* Work to be completed *
Reproduce the entries word for word, and omit any picture you find in them.

* Data for this task *

########################################

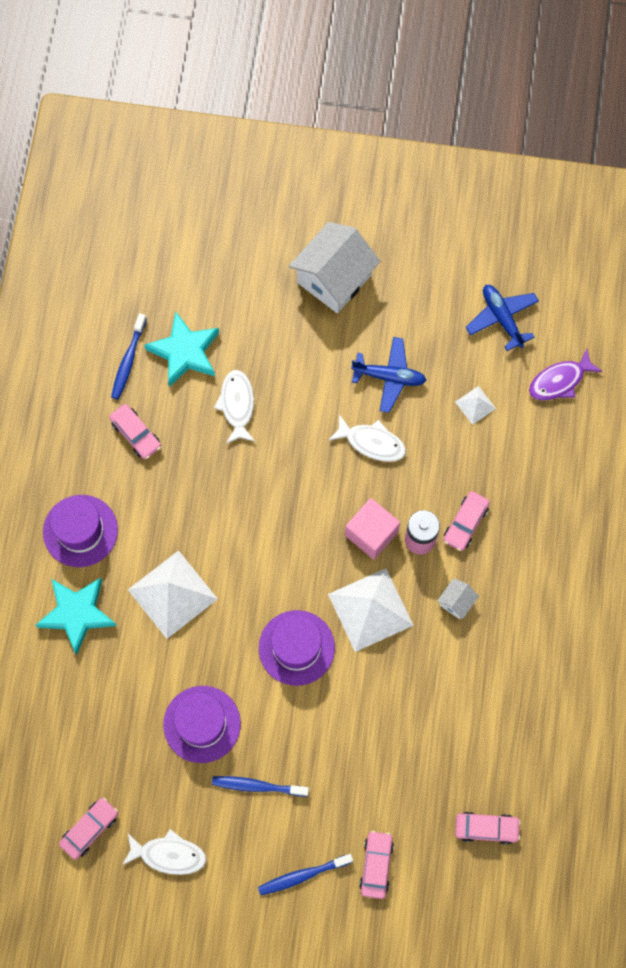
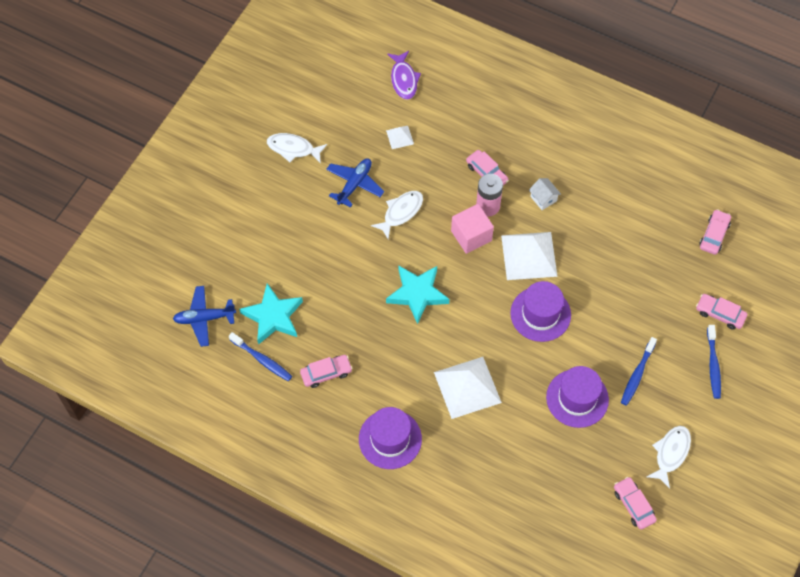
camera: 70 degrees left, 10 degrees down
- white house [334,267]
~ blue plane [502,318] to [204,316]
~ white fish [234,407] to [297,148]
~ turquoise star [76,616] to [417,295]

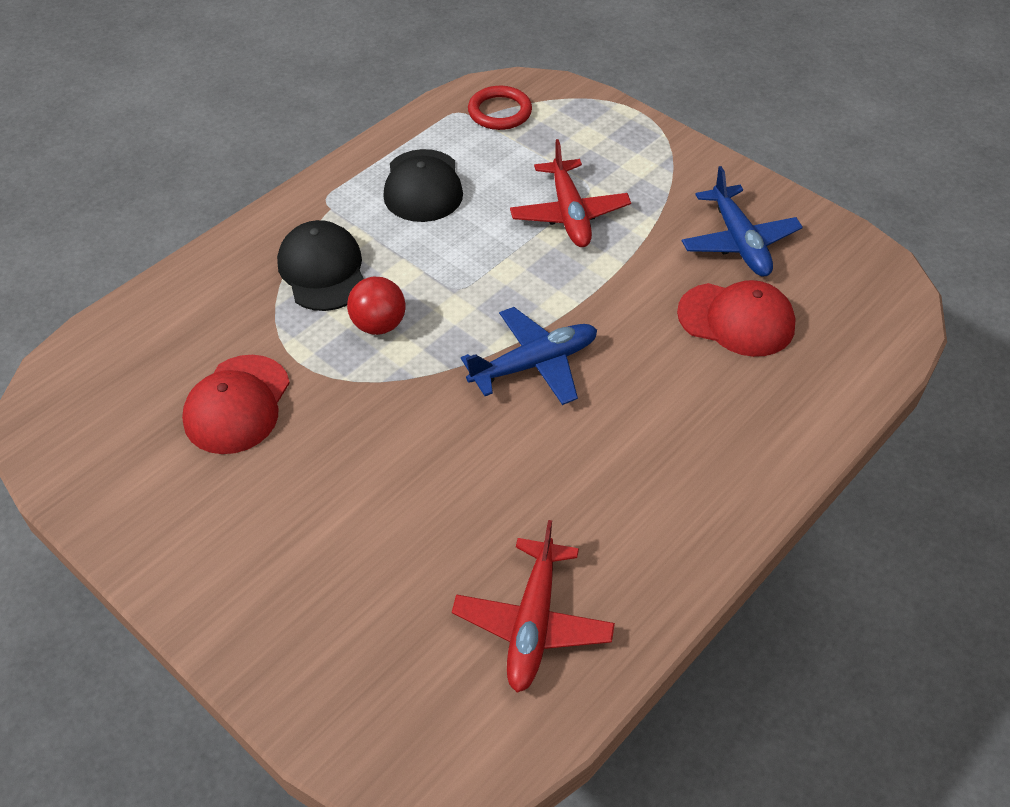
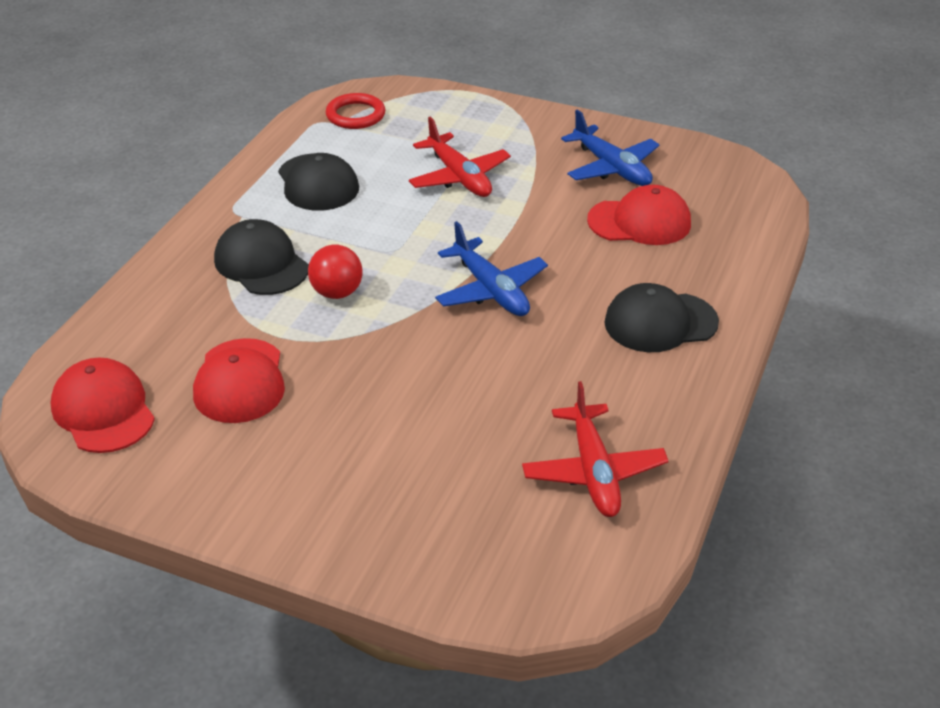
camera: 20 degrees left, 10 degrees down
~ blue plane [529,356] = [491,268] 105 degrees clockwise
+ black cap [661,317]
+ red cap [103,405]

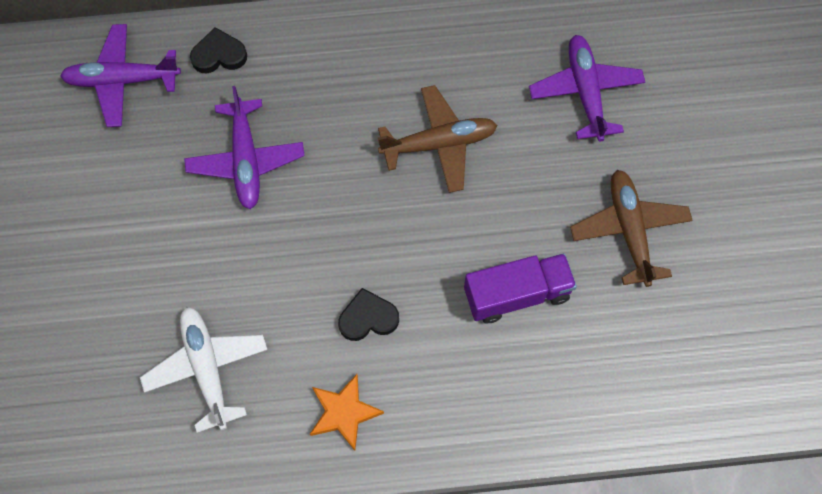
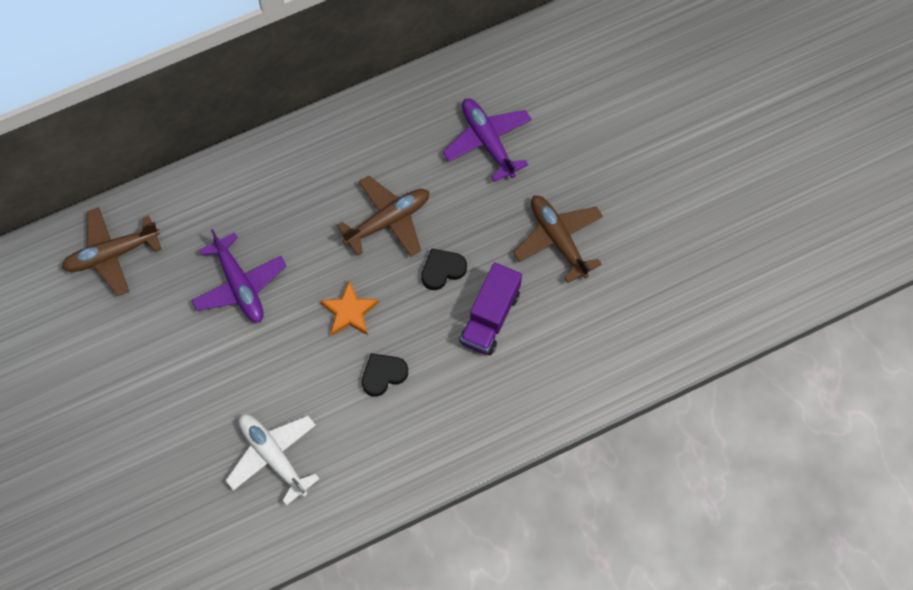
camera: 20 degrees left, 0 degrees up
~ purple plane [120,75] to brown plane [112,251]
~ black heart [218,50] to [444,269]
~ purple truck [520,288] = [490,308] 150 degrees clockwise
~ orange star [347,412] to [349,308]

########################################

* Reply *
camera: 70 degrees left, 10 degrees down
- white house [334,267]
~ blue plane [502,318] to [204,316]
~ white fish [234,407] to [297,148]
~ turquoise star [76,616] to [417,295]

camera: 20 degrees left, 10 degrees down
~ blue plane [529,356] = [491,268] 105 degrees clockwise
+ black cap [661,317]
+ red cap [103,405]

camera: 20 degrees left, 0 degrees up
~ purple plane [120,75] to brown plane [112,251]
~ black heart [218,50] to [444,269]
~ purple truck [520,288] = [490,308] 150 degrees clockwise
~ orange star [347,412] to [349,308]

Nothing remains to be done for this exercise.